**Data for processing:**

-------------------------

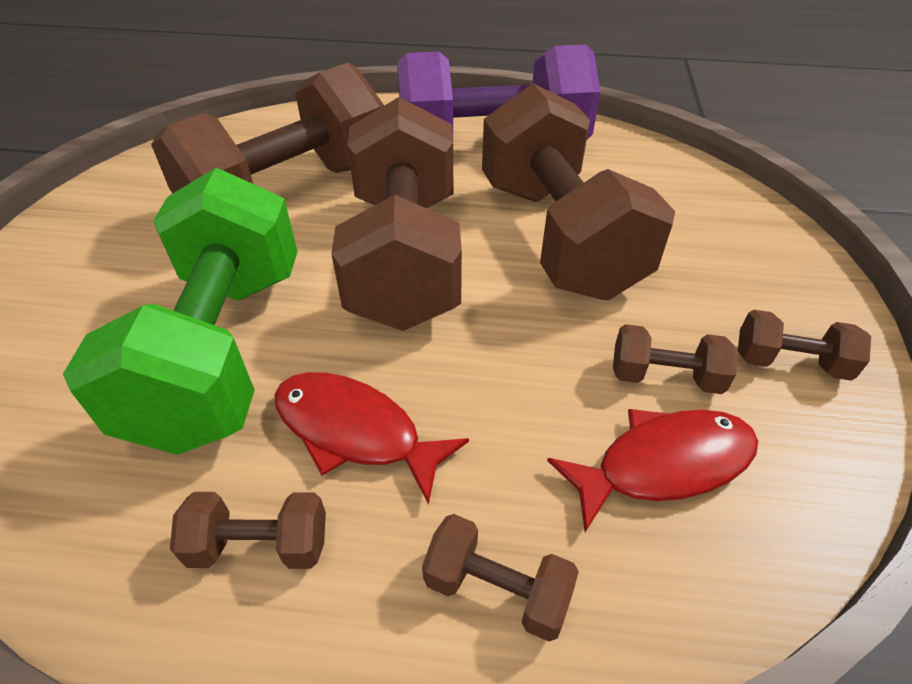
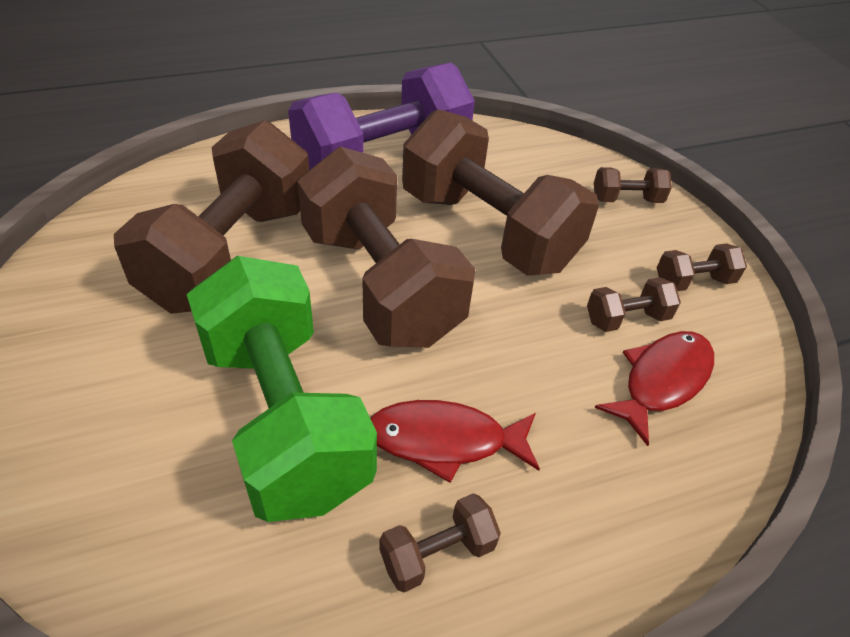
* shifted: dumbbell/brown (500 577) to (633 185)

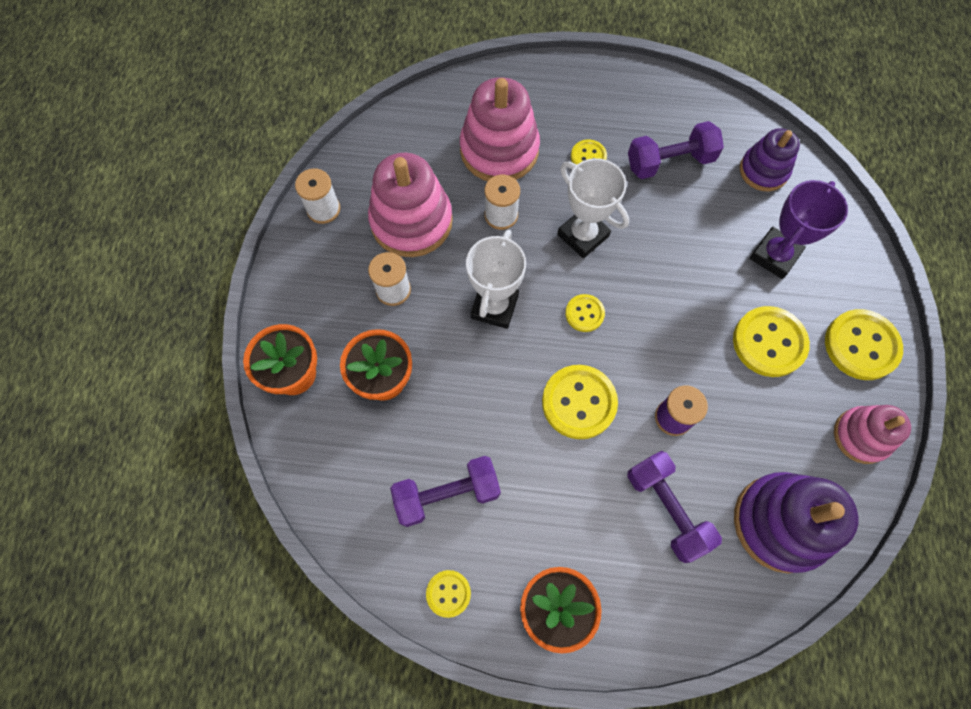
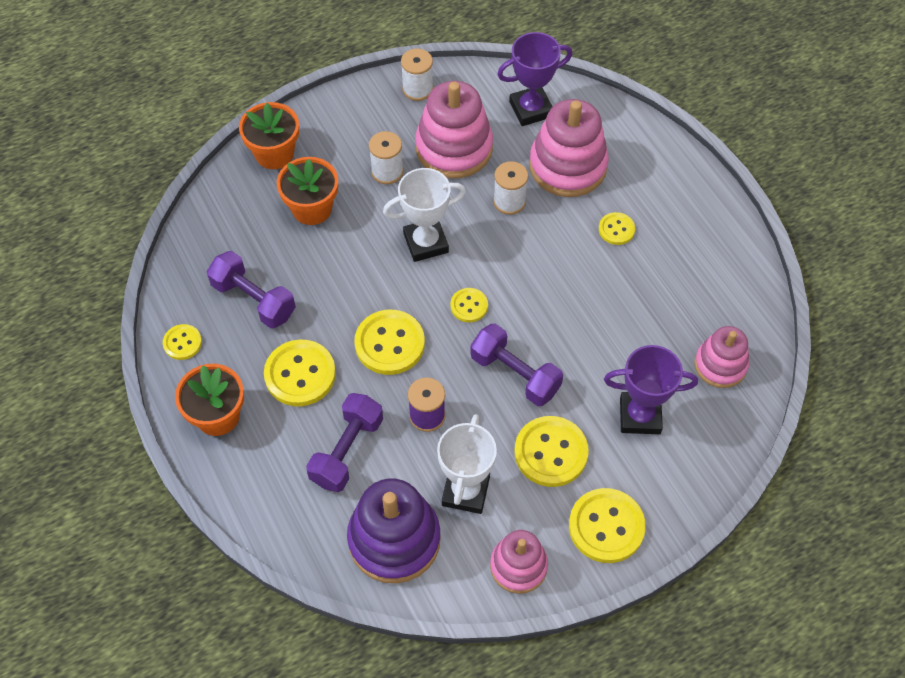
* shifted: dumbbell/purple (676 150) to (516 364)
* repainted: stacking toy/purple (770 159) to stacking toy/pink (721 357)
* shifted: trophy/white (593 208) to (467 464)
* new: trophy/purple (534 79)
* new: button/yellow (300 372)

-------------------------

**Task details:** Pictures aside, repeat every line of the data above exactly.

**Answer to the exercise:**
* shifted: dumbbell/brown (500 577) to (633 185)

* shifted: dumbbell/purple (676 150) to (516 364)
* repainted: stacking toy/purple (770 159) to stacking toy/pink (721 357)
* shifted: trophy/white (593 208) to (467 464)
* new: trophy/purple (534 79)
* new: button/yellow (300 372)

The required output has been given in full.